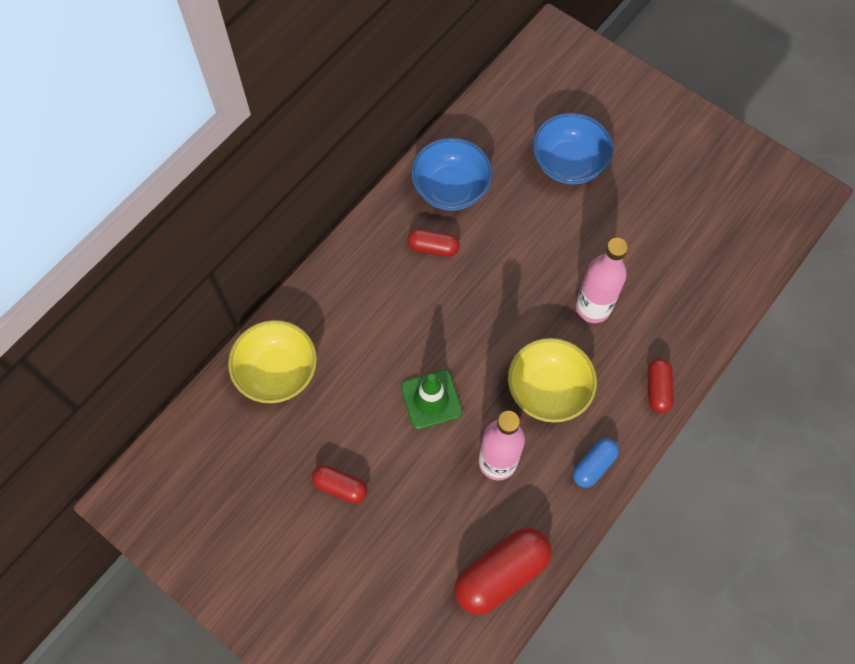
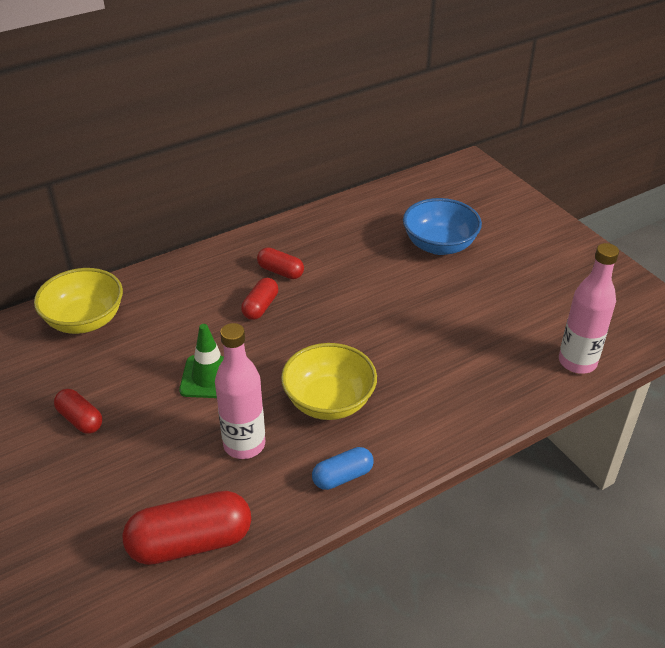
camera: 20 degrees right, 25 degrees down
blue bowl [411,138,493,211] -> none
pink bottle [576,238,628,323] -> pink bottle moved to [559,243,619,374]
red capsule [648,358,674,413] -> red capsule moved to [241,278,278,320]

____________________

ABOUT THIS EXERCISE.
Could you copy each line of the material that holds "moved"?

ANSWER TO THIS TASK.
pink bottle [576,238,628,323] -> pink bottle moved to [559,243,619,374]
red capsule [648,358,674,413] -> red capsule moved to [241,278,278,320]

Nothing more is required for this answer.